Every line with the string "none" must be copied from the entries below.
Material supplied Start Marker
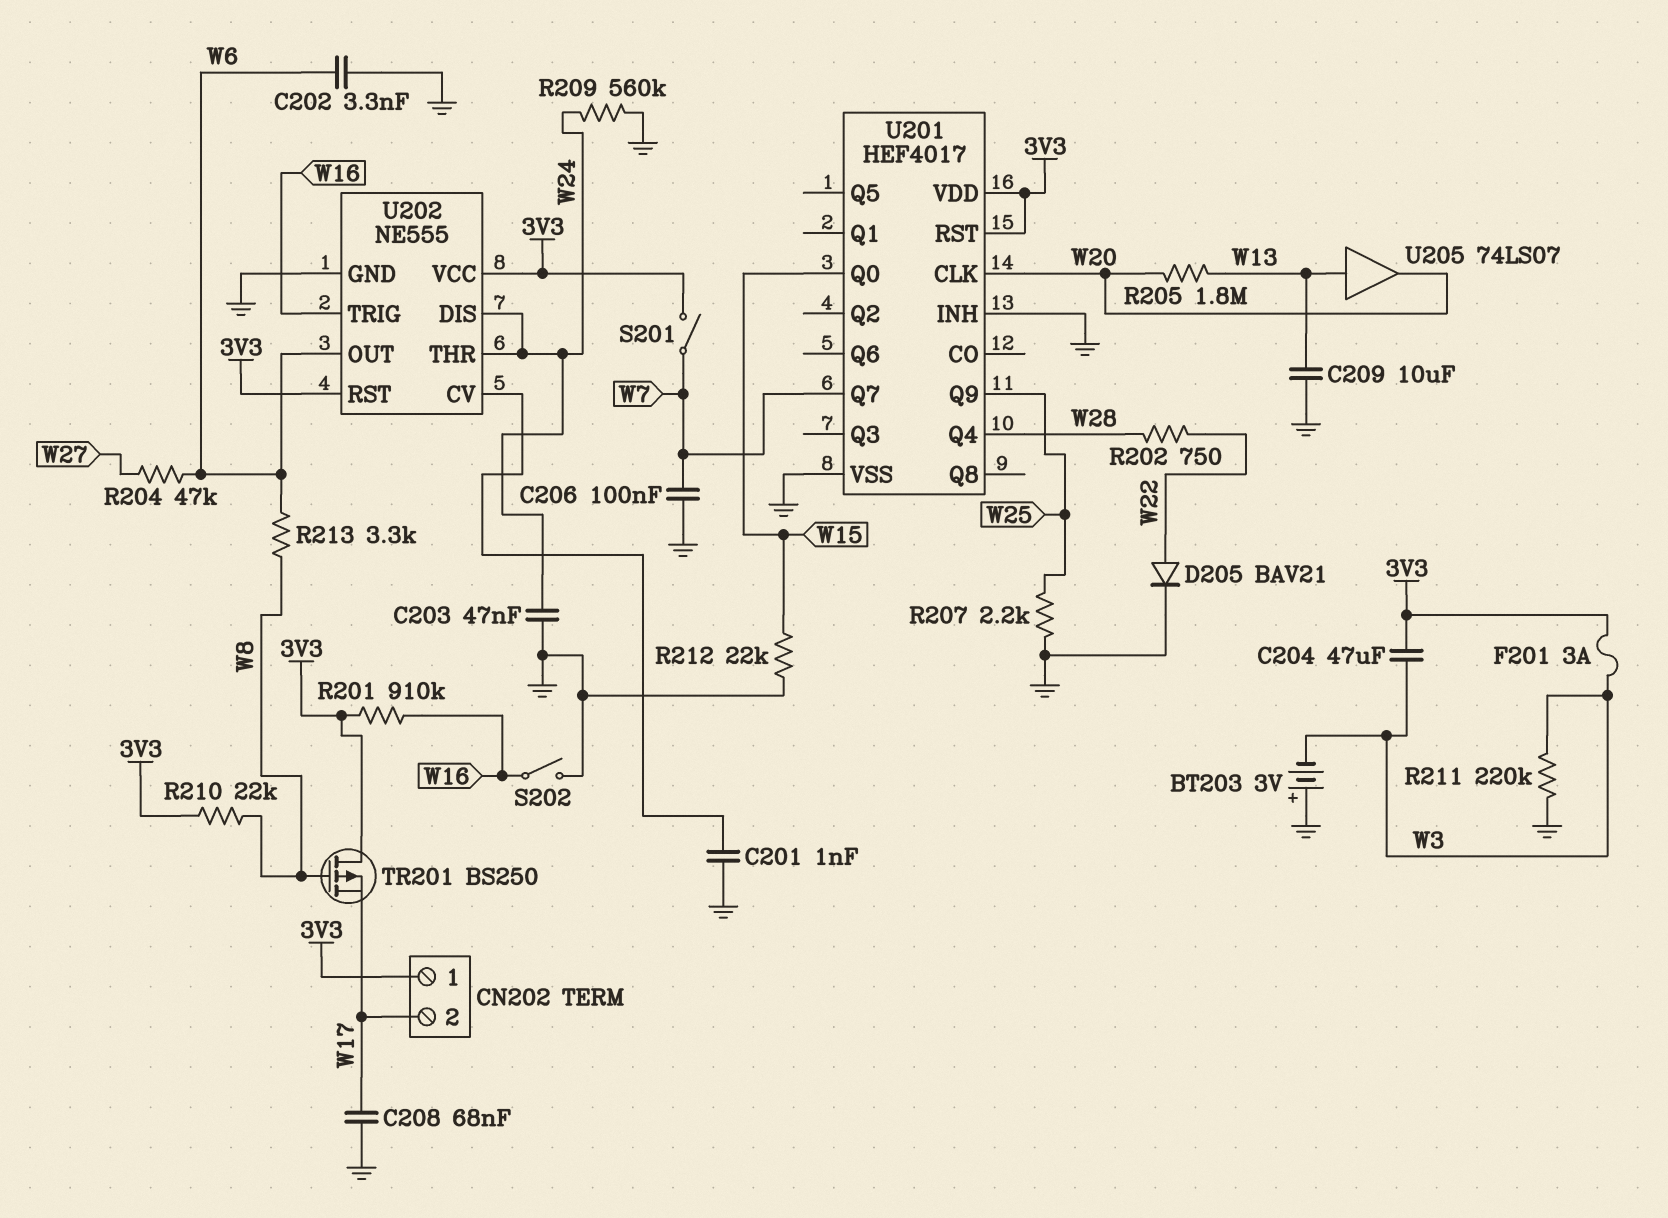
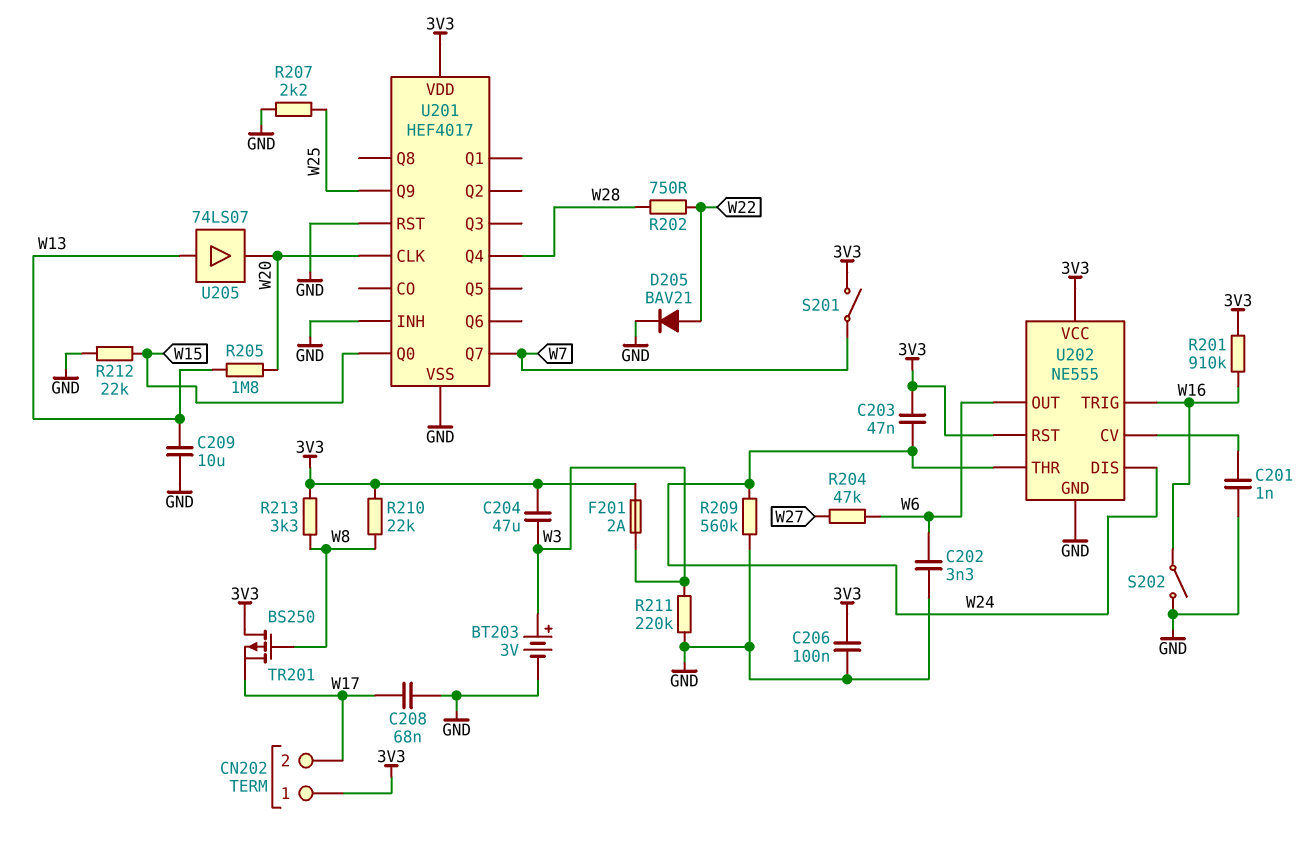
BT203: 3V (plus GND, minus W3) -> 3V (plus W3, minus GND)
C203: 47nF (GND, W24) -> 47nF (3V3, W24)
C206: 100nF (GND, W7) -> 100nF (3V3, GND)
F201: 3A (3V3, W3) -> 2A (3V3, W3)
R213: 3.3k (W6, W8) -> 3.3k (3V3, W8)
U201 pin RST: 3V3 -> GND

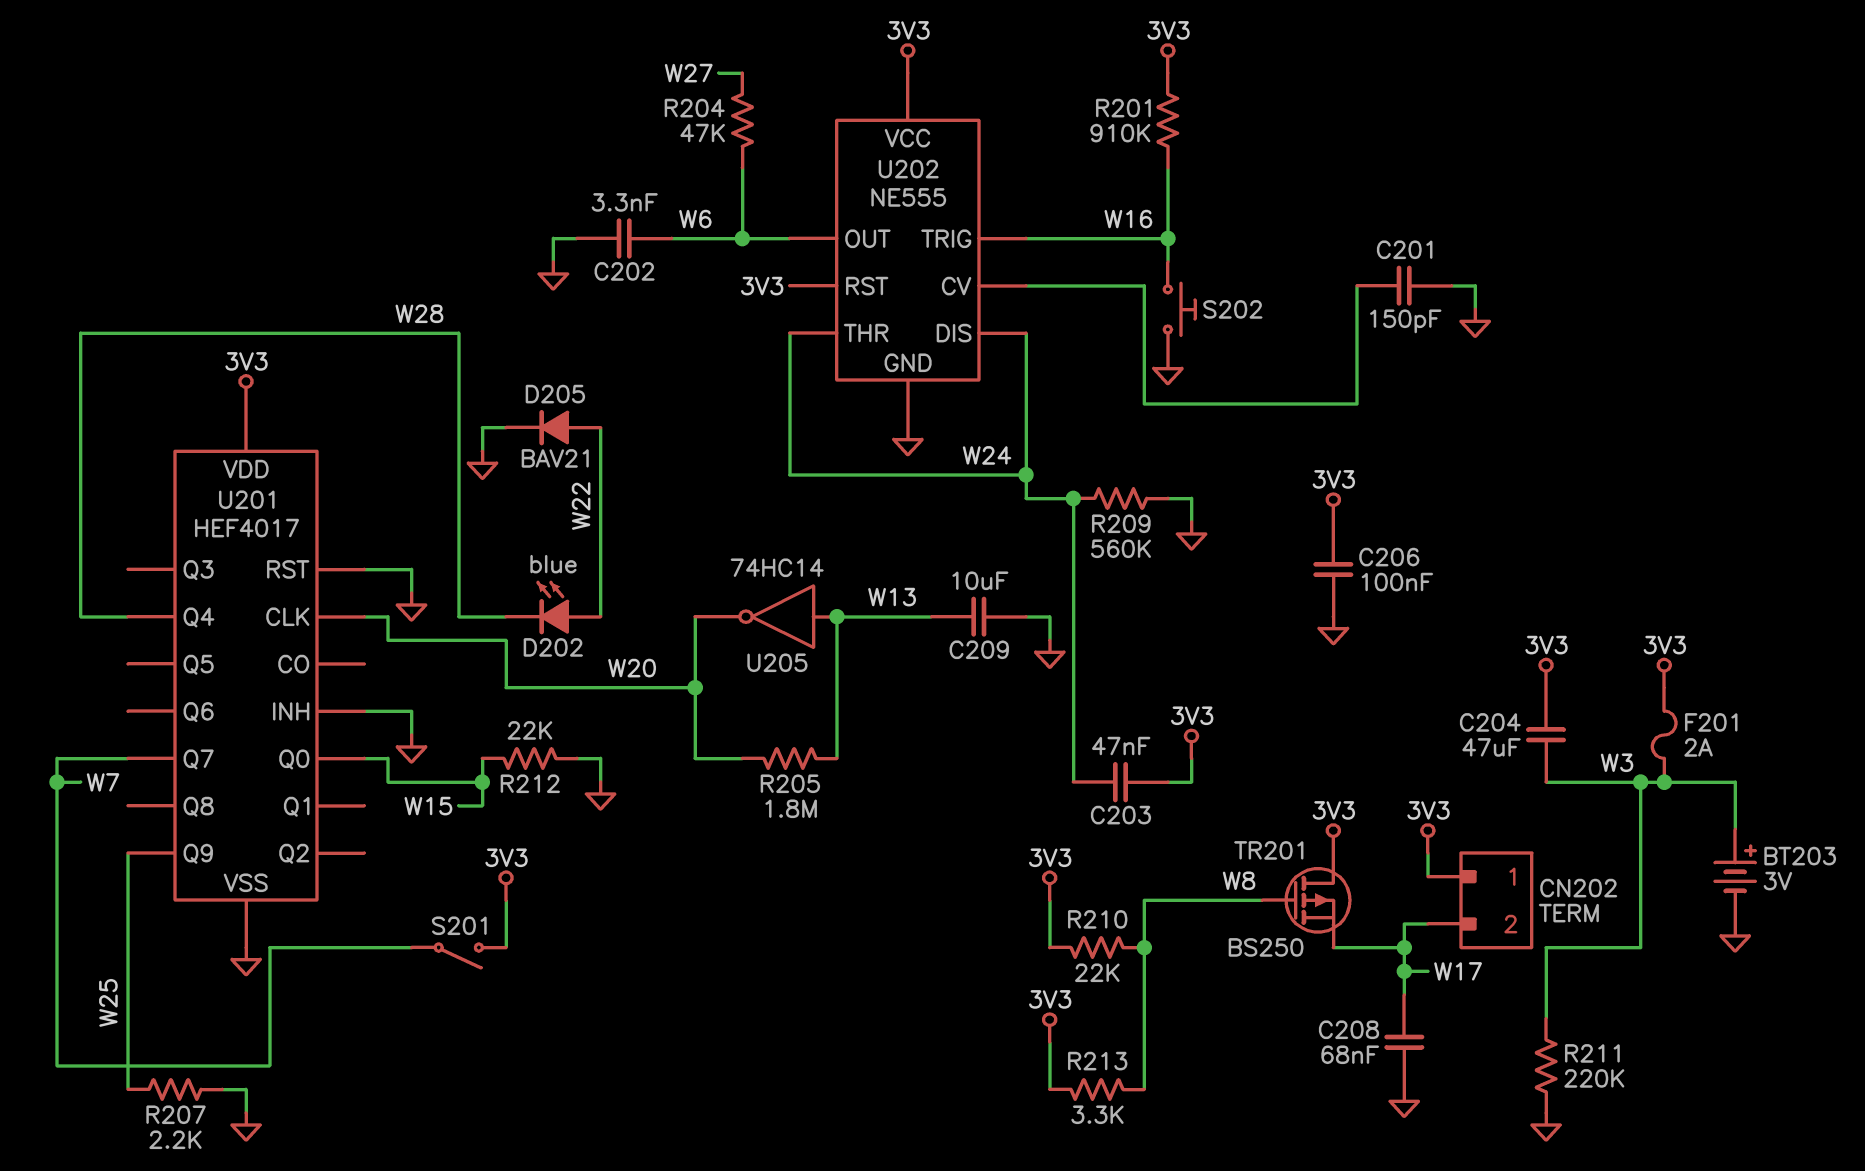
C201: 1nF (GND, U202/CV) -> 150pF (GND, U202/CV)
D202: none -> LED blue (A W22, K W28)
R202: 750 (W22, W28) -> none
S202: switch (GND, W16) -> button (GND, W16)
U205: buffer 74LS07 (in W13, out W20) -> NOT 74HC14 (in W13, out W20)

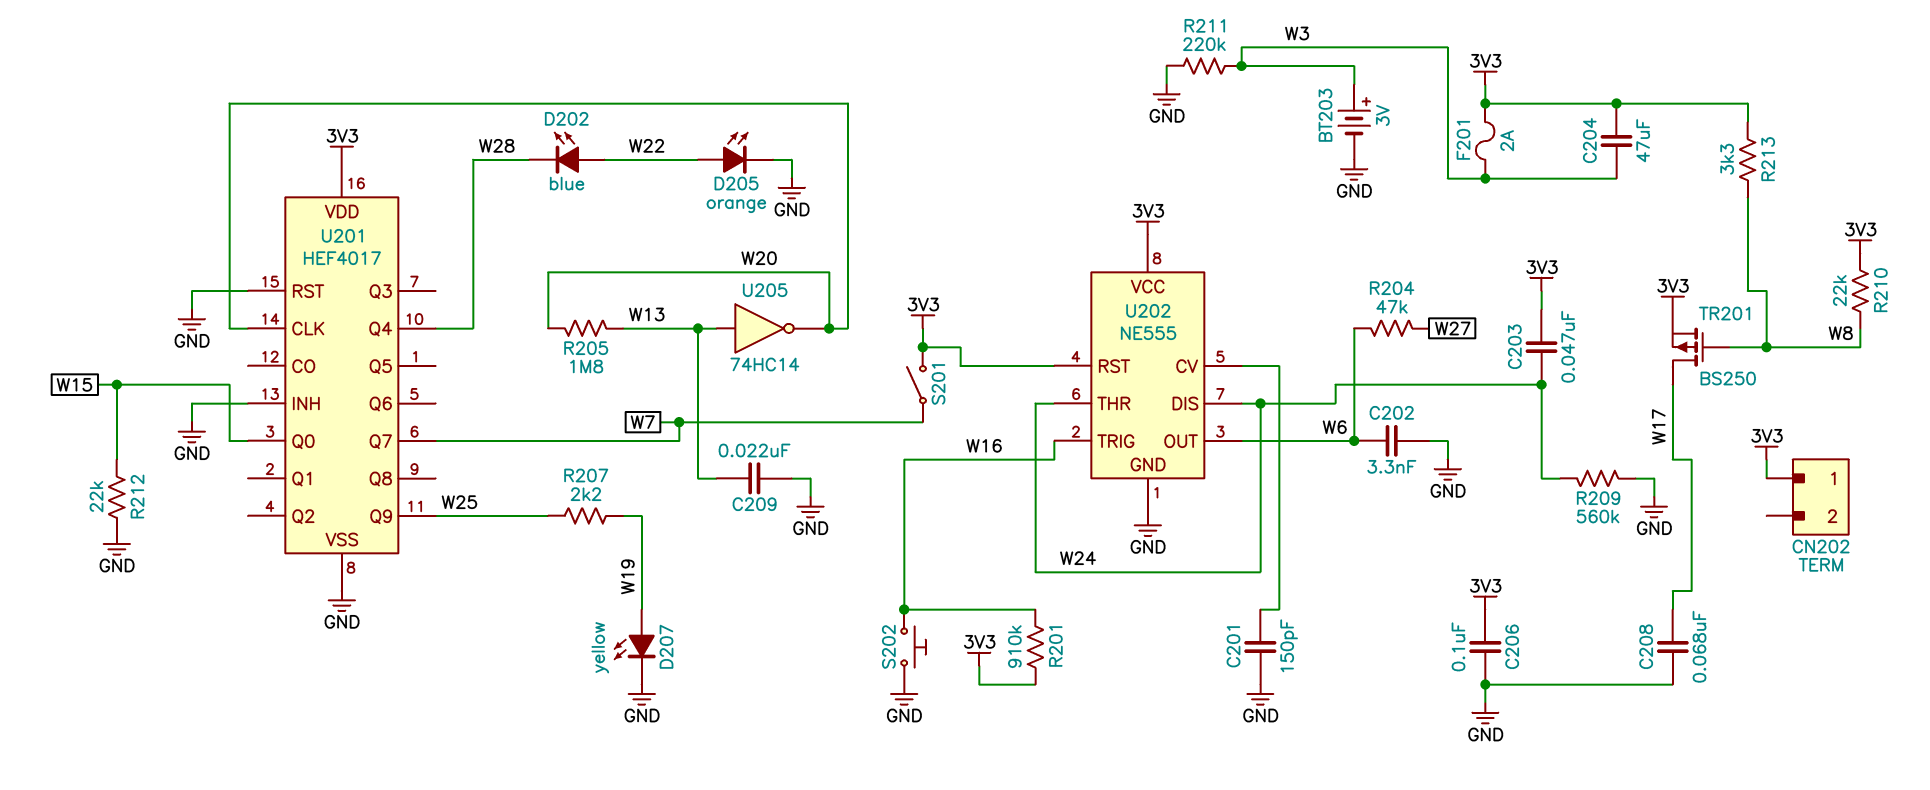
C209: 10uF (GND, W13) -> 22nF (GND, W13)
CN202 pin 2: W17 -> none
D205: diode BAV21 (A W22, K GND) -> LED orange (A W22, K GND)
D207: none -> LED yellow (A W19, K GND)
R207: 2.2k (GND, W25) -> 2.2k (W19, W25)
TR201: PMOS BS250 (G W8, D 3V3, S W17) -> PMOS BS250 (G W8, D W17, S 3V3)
Material supplied End Marker
**Response area**
D202: none -> LED blue (A W22, K W28)
R202: 750 (W22, W28) -> none
CN202 pin 2: W17 -> none
D207: none -> LED yellow (A W19, K GND)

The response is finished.